Which lines below fall between the one containing "camera_right=-115 camera_up=0" and the one containing "op=exchanged; was=sisodubo (brown);"? Repeat them exactly, counting both of those lines, and add nothing else.
─── Task material
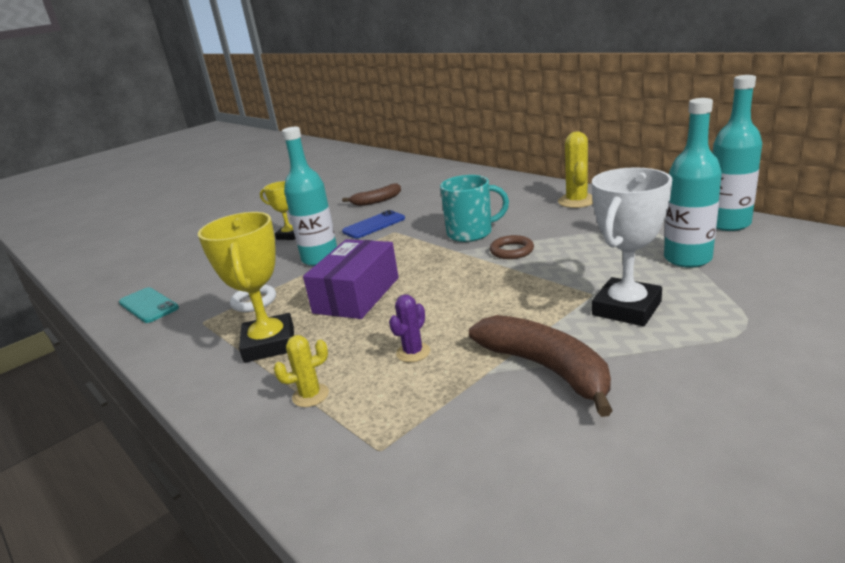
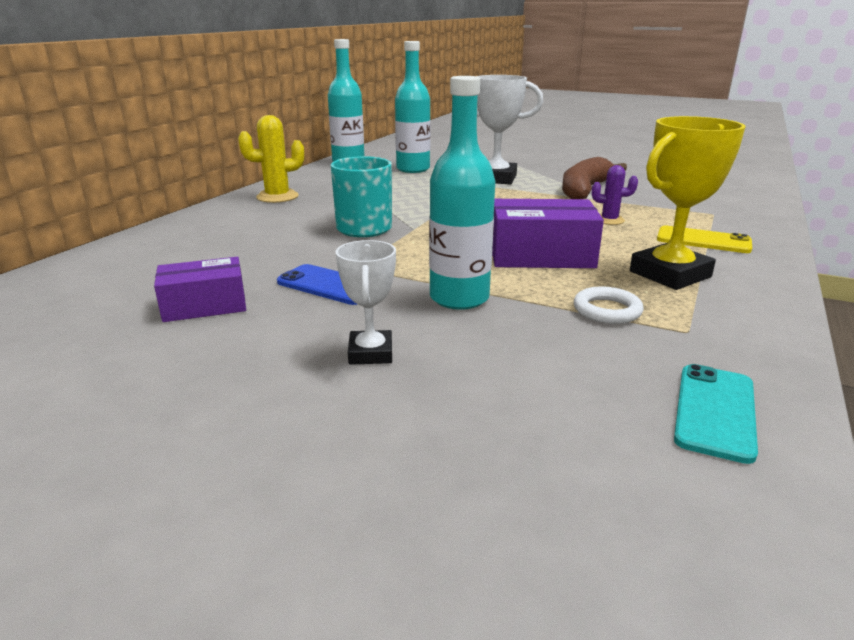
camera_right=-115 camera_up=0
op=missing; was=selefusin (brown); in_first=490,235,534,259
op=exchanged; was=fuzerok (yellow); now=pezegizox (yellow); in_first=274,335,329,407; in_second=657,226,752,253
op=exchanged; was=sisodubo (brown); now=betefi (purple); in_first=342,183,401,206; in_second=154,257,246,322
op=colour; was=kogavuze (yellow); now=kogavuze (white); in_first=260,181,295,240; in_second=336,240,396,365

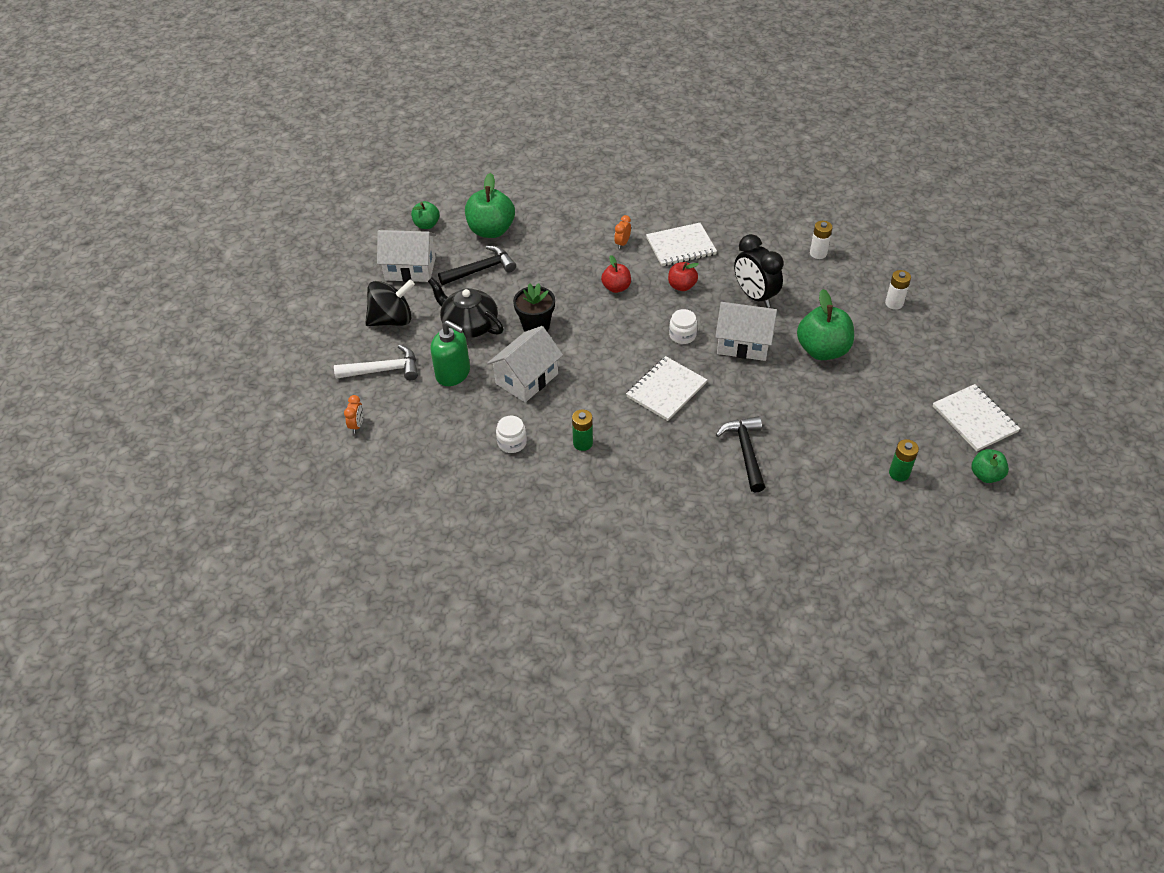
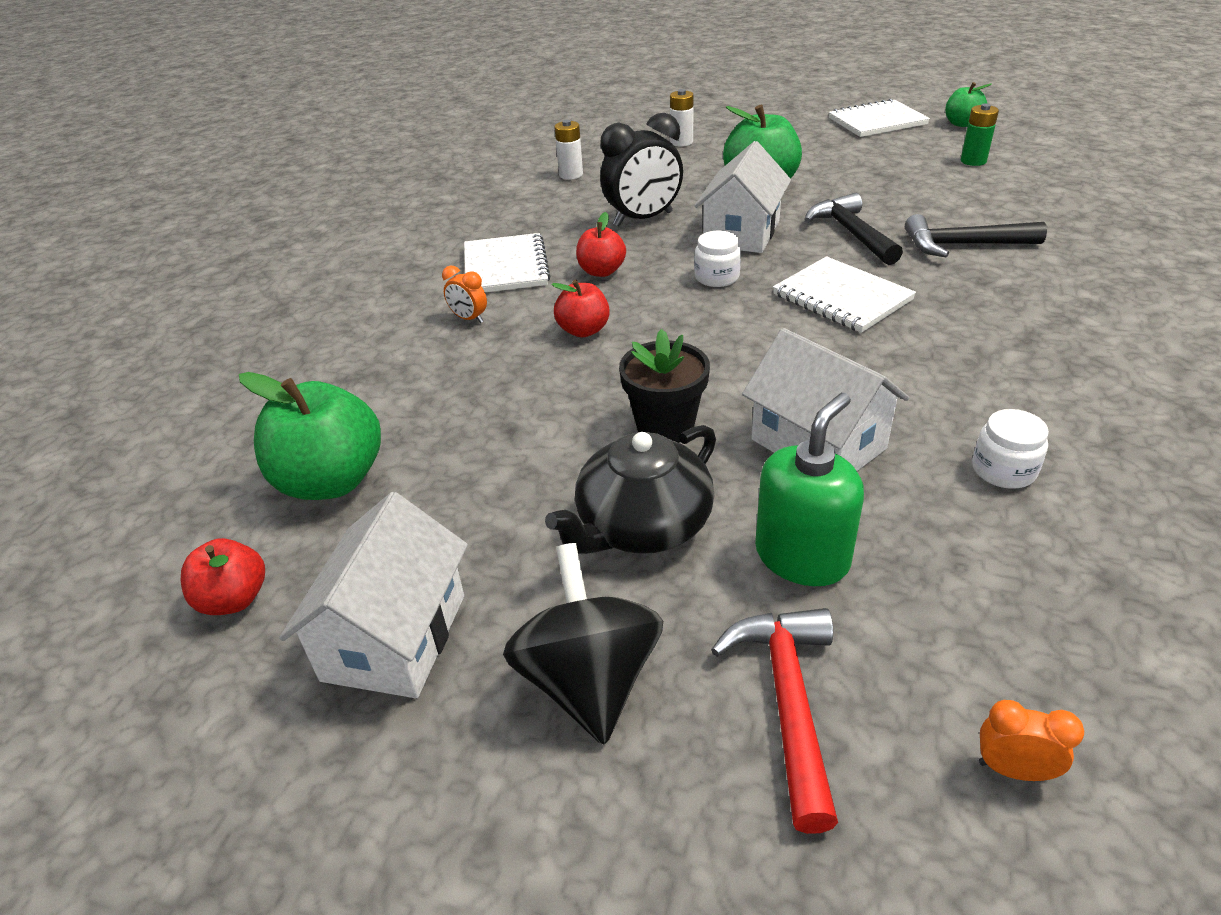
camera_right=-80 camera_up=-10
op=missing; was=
──────
─── Task material
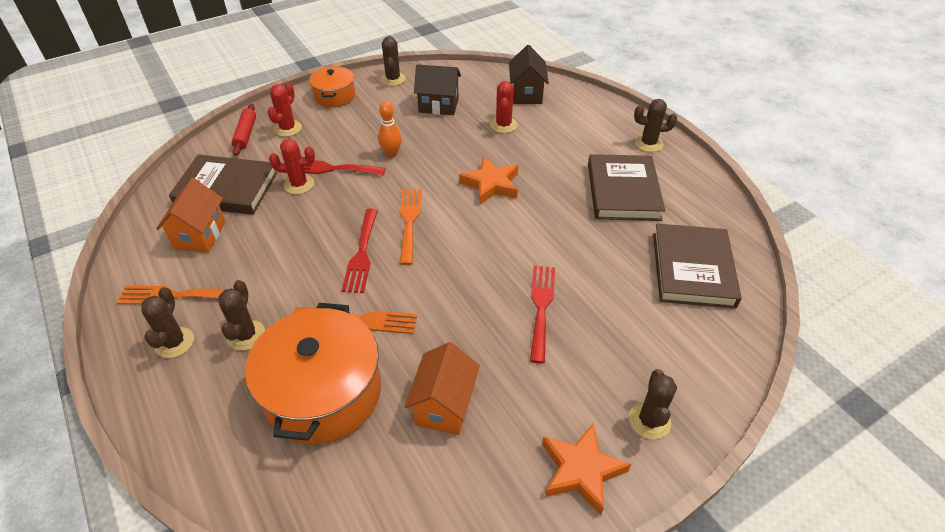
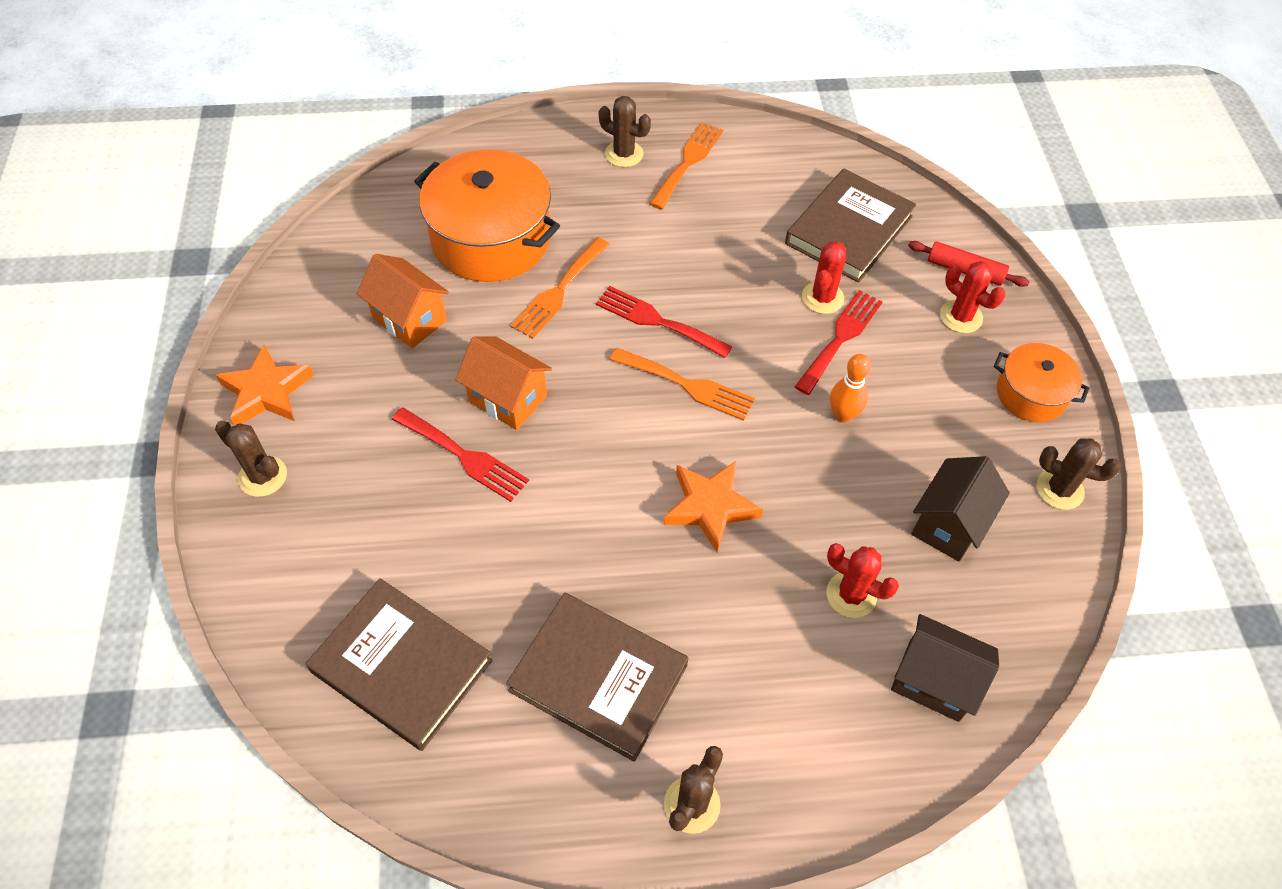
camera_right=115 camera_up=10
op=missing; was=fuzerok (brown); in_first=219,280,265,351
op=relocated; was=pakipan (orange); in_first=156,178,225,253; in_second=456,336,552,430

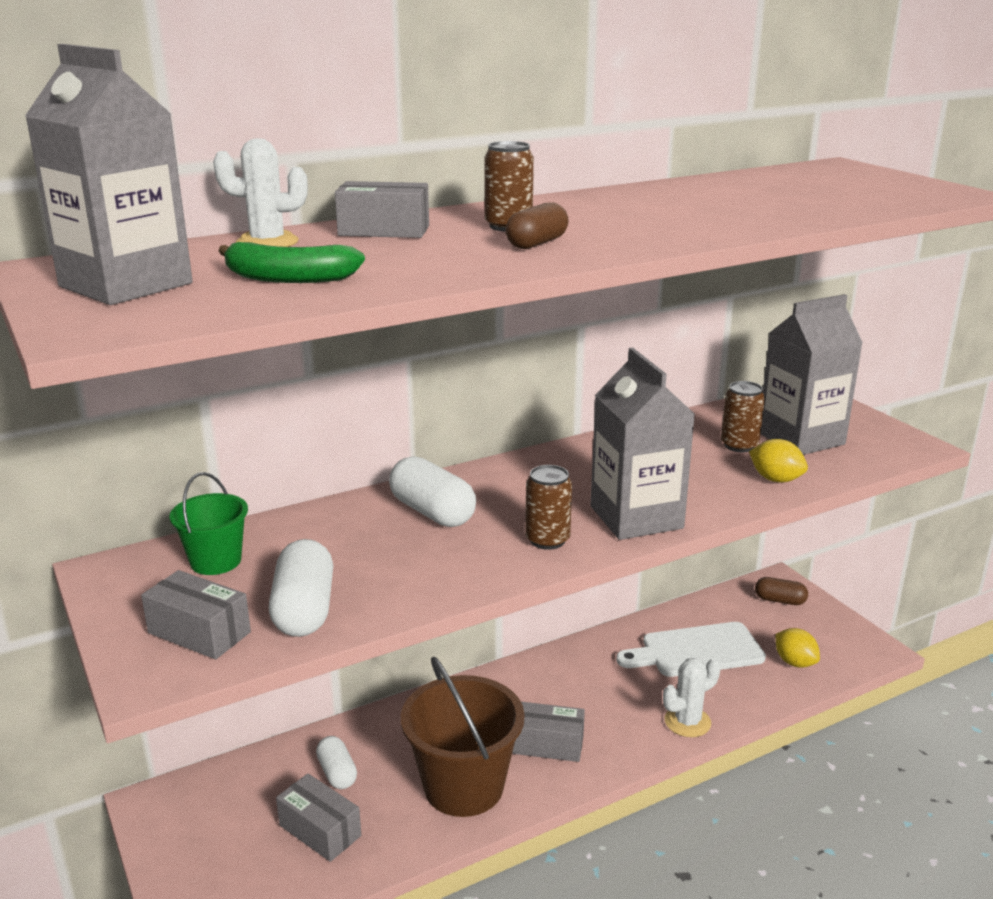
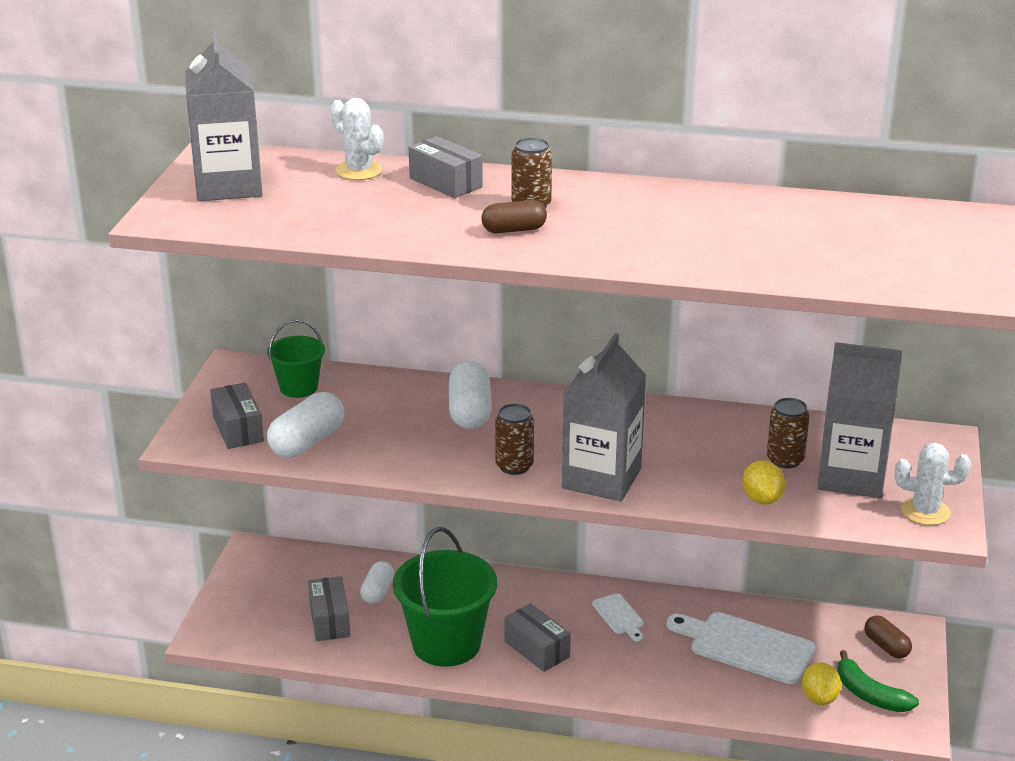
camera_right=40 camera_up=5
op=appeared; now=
──────
**Exercise result**:
camera_right=-115 camera_up=0
op=missing; was=selefusin (brown); in_first=490,235,534,259
op=exchanged; was=fuzerok (yellow); now=pezegizox (yellow); in_first=274,335,329,407; in_second=657,226,752,253
op=exchanged; was=sisodubo (brown); now=betefi (purple); in_first=342,183,401,206; in_second=154,257,246,322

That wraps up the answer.